┌──

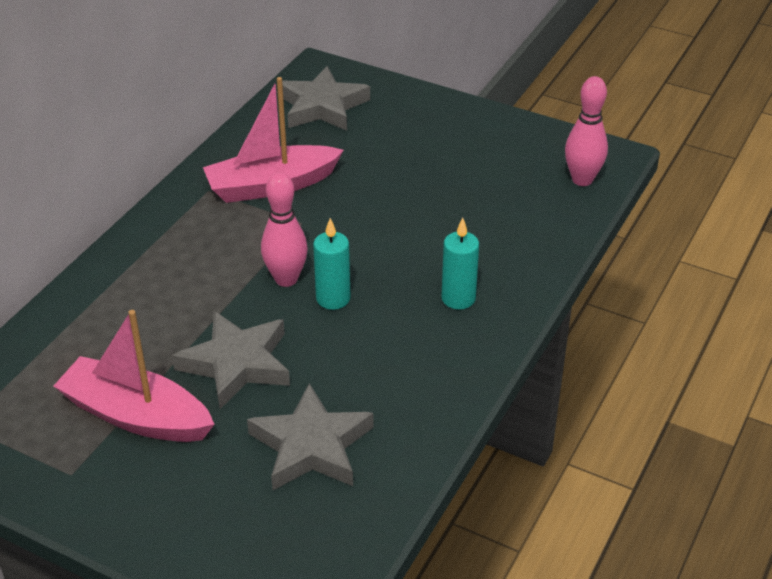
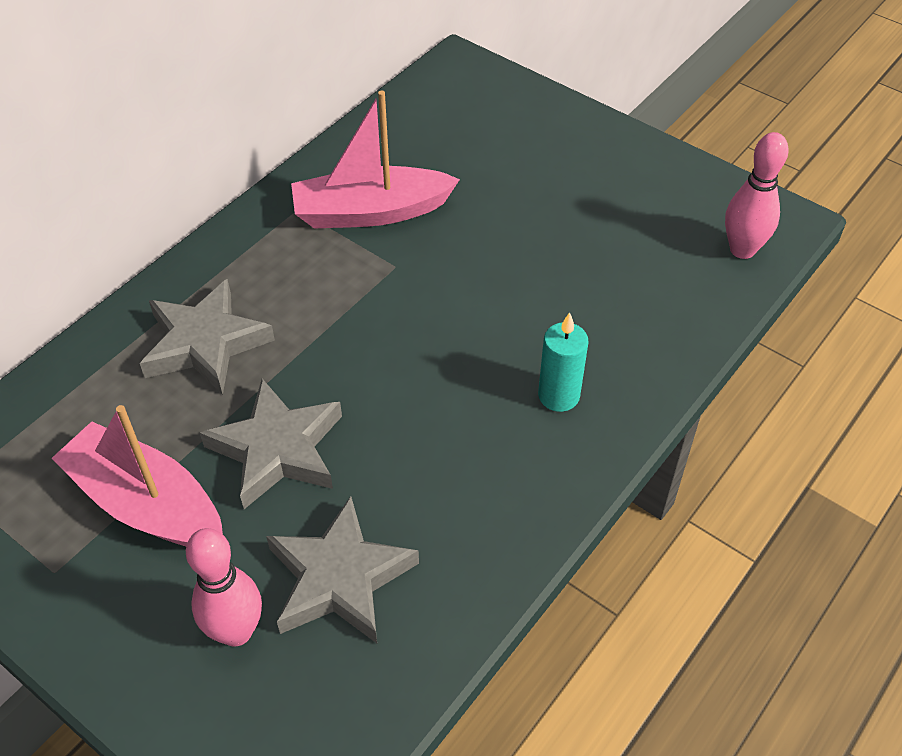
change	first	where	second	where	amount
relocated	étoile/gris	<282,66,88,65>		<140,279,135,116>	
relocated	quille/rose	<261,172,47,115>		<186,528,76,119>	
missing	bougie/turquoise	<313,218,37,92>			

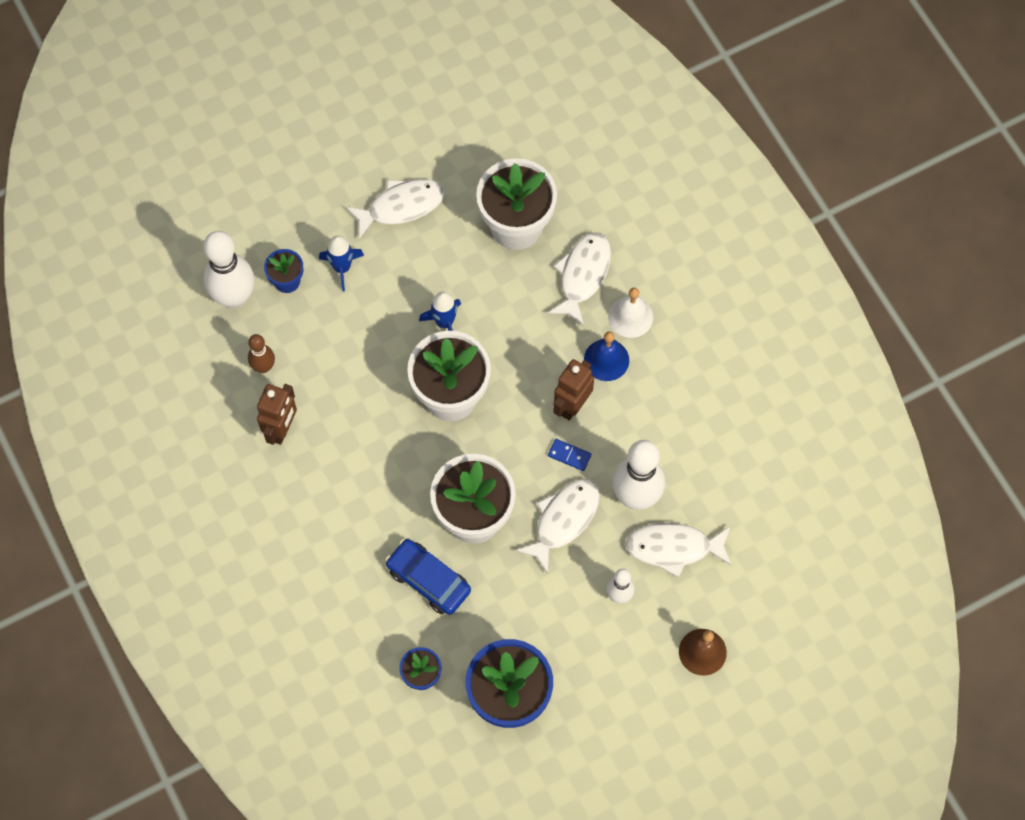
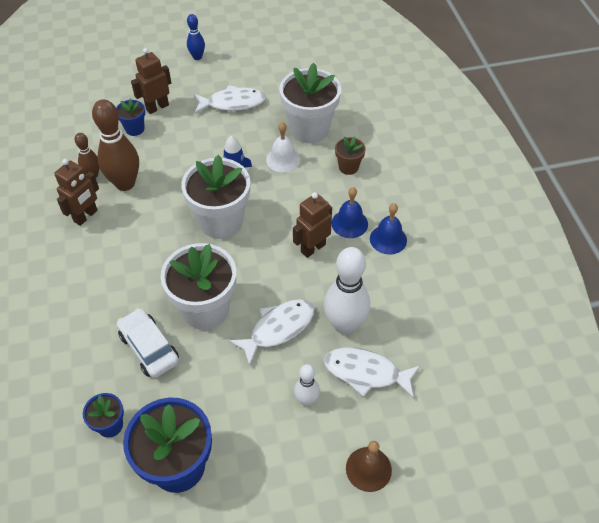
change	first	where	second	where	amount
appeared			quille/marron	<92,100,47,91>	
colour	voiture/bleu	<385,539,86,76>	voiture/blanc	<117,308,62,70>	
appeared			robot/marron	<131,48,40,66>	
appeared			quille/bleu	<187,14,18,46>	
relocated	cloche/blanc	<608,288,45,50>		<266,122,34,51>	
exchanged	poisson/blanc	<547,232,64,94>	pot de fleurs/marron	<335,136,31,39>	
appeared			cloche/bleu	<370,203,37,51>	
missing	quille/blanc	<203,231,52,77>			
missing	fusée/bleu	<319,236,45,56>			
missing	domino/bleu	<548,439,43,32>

└──

= Work instructions =
Where an entry includes an image, skip the image and return everything else exactly.

= Response for this exercise =
change	first	where	second	where	amount
relocated	étoile/gris	<282,66,88,65>		<140,279,135,116>	
relocated	quille/rose	<261,172,47,115>		<186,528,76,119>	
missing	bougie/turquoise	<313,218,37,92>			

change	first	where	second	where	amount
appeared			quille/marron	<92,100,47,91>	
colour	voiture/bleu	<385,539,86,76>	voiture/blanc	<117,308,62,70>	
appeared			robot/marron	<131,48,40,66>	
appeared			quille/bleu	<187,14,18,46>	
relocated	cloche/blanc	<608,288,45,50>		<266,122,34,51>	
exchanged	poisson/blanc	<547,232,64,94>	pot de fleurs/marron	<335,136,31,39>	
appeared			cloche/bleu	<370,203,37,51>	
missing	quille/blanc	<203,231,52,77>			
missing	fusée/bleu	<319,236,45,56>			
missing	domino/bleu	<548,439,43,32>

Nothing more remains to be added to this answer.